Exercise: Copy out every line of the records below that contains the string "Find", treating uppercase and lowercase as different.

Dataset entries:
....

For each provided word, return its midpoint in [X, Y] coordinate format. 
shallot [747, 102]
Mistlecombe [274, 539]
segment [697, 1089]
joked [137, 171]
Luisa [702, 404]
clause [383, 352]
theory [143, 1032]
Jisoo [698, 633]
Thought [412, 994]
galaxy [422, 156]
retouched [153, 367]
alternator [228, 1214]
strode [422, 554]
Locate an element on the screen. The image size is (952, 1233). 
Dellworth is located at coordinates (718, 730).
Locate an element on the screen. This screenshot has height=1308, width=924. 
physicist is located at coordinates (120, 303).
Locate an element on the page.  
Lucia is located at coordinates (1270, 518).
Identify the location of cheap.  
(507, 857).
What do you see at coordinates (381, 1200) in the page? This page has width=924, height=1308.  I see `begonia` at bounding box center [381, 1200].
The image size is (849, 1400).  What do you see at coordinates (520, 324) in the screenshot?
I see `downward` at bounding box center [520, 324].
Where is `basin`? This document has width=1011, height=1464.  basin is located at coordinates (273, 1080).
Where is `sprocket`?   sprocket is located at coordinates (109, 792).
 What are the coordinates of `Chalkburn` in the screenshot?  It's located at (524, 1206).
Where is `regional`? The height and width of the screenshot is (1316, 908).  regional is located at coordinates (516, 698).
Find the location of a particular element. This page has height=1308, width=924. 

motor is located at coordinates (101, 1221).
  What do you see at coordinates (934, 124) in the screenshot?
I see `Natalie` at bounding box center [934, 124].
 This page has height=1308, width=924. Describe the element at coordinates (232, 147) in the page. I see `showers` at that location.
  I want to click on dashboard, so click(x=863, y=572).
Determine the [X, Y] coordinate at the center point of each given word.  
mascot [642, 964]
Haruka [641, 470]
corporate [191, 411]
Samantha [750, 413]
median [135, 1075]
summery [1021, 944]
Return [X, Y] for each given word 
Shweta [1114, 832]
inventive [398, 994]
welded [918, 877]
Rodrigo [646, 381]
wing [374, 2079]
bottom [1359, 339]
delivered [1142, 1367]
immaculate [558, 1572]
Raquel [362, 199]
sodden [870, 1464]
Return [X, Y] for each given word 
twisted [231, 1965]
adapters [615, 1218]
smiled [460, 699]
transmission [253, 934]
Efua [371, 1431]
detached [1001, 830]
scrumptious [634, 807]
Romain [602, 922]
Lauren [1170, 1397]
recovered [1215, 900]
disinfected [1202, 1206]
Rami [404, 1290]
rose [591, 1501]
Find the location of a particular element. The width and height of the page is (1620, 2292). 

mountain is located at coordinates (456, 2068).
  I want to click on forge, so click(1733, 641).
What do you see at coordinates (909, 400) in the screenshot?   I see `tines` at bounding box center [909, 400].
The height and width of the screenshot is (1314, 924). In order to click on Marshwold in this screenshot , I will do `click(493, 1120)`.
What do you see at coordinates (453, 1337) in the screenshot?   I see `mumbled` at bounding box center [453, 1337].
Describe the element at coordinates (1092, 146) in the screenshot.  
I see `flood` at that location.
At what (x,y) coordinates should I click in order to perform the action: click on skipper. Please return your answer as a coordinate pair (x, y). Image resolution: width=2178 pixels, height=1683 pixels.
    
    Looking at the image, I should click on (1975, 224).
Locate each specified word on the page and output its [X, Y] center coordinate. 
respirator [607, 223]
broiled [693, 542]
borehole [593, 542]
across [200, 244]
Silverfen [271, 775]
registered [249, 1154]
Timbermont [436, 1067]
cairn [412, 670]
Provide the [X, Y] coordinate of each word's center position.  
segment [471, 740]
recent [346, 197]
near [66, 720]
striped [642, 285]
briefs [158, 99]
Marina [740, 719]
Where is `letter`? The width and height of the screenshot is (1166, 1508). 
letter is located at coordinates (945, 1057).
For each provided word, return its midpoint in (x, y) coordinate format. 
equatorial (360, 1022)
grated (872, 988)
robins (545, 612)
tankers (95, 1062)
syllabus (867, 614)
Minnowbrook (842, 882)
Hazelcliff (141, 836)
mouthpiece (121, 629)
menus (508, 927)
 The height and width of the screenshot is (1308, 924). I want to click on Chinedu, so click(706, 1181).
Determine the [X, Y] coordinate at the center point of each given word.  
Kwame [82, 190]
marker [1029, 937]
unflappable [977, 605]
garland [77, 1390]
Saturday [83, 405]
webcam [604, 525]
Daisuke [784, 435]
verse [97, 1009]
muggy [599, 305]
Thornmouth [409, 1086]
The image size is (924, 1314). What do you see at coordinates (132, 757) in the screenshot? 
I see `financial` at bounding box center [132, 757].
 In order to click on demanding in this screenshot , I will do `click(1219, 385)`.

....

Exercise output:
Find the location of a particular element. This page has height=1308, width=924. 
Find the location of a particular element. The width and height of the page is (1620, 2292). 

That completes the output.